■ TASK TO CARRY OUT: Would you reproduce each of the records below precisely, with the pictures left out?

══════

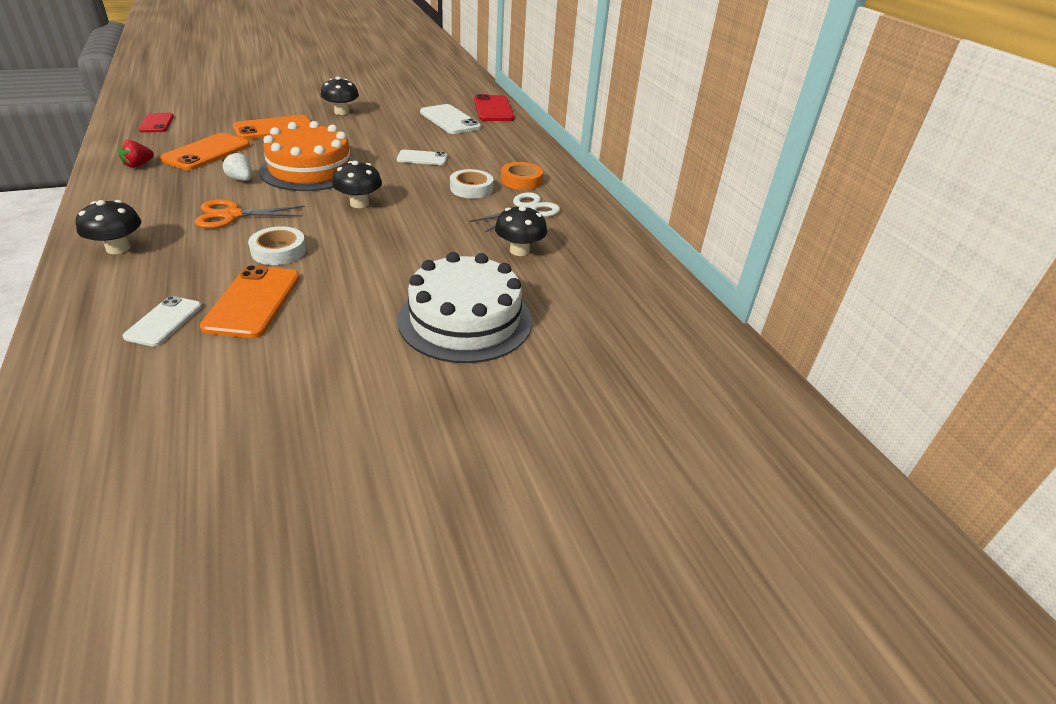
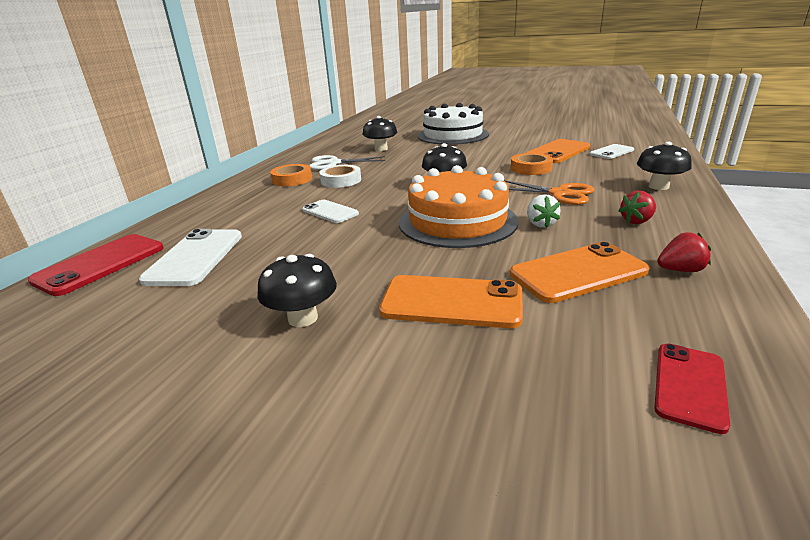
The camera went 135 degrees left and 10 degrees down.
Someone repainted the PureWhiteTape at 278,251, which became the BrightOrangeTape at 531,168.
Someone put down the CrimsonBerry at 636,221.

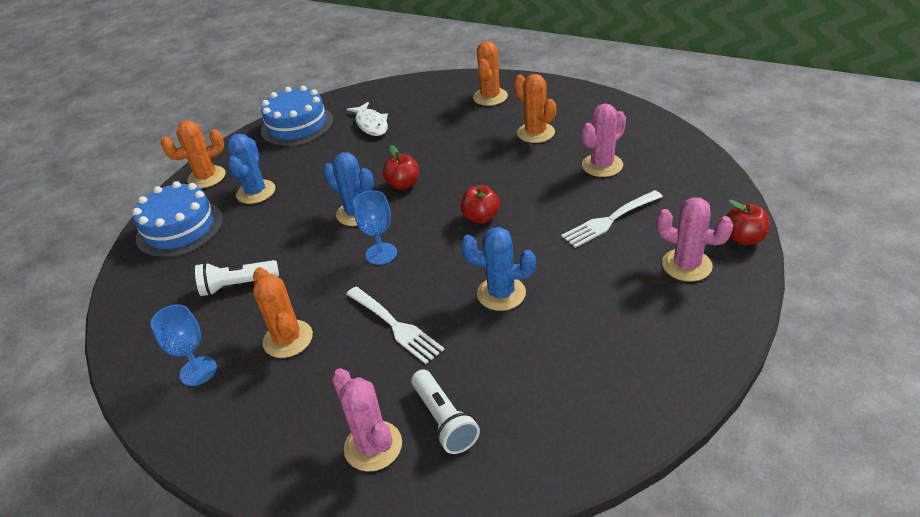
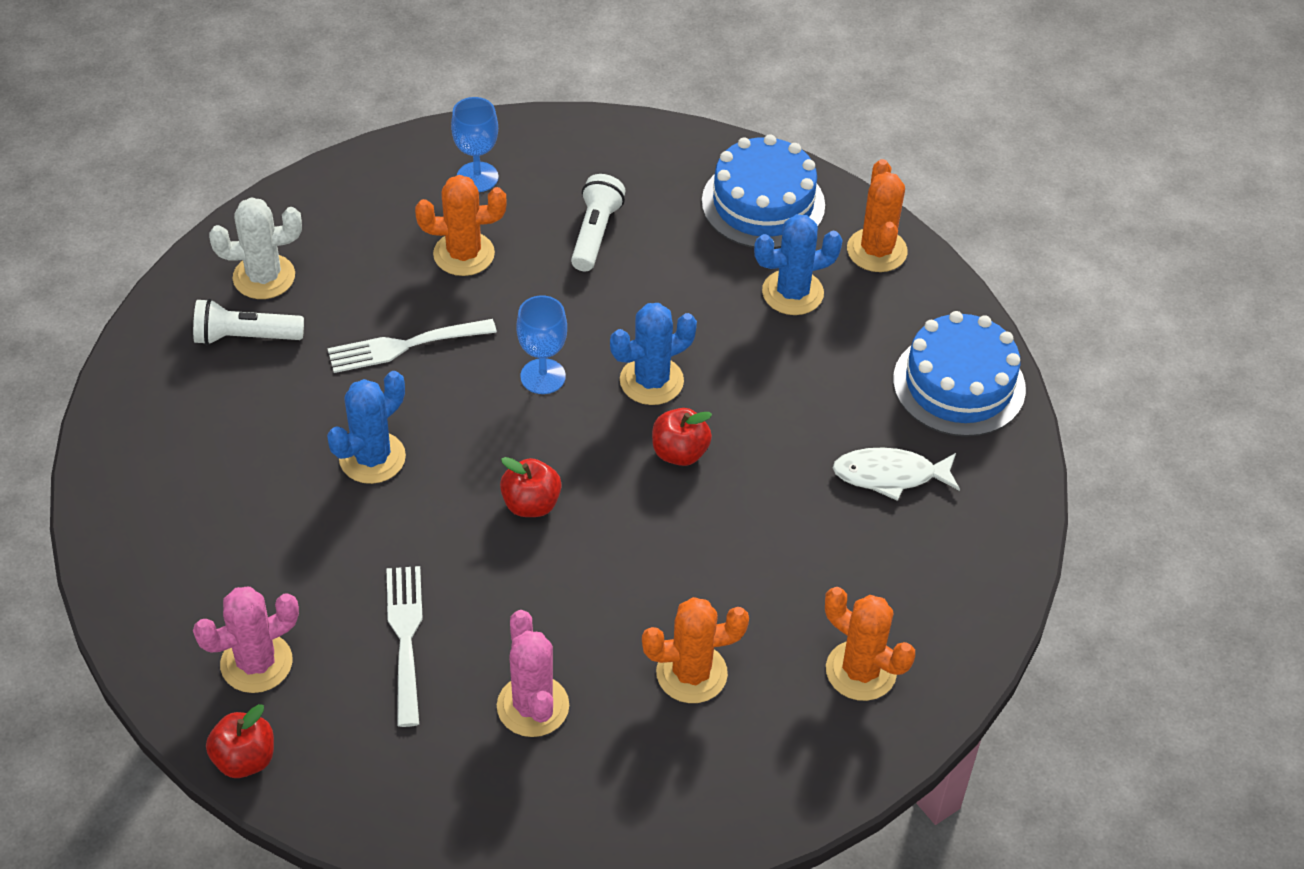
The camera went 110 degrees right and 10 degrees up.
Someone rotated the BluePricklyPlant at 256,192 by 45 degrees counterclockwise.
Someone repainted the RosyPricklyPlant at 373,446, which became the PureWhitePricklyPlant at 264,277.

══════

■ TASK OUTPUT:
The camera went 135 degrees left and 10 degrees down.
Someone repainted the PureWhiteTape at 278,251, which became the BrightOrangeTape at 531,168.
Someone put down the CrimsonBerry at 636,221.

The camera went 110 degrees right and 10 degrees up.
Someone rotated the BluePricklyPlant at 256,192 by 45 degrees counterclockwise.
Someone repainted the RosyPricklyPlant at 373,446, which became the PureWhitePricklyPlant at 264,277.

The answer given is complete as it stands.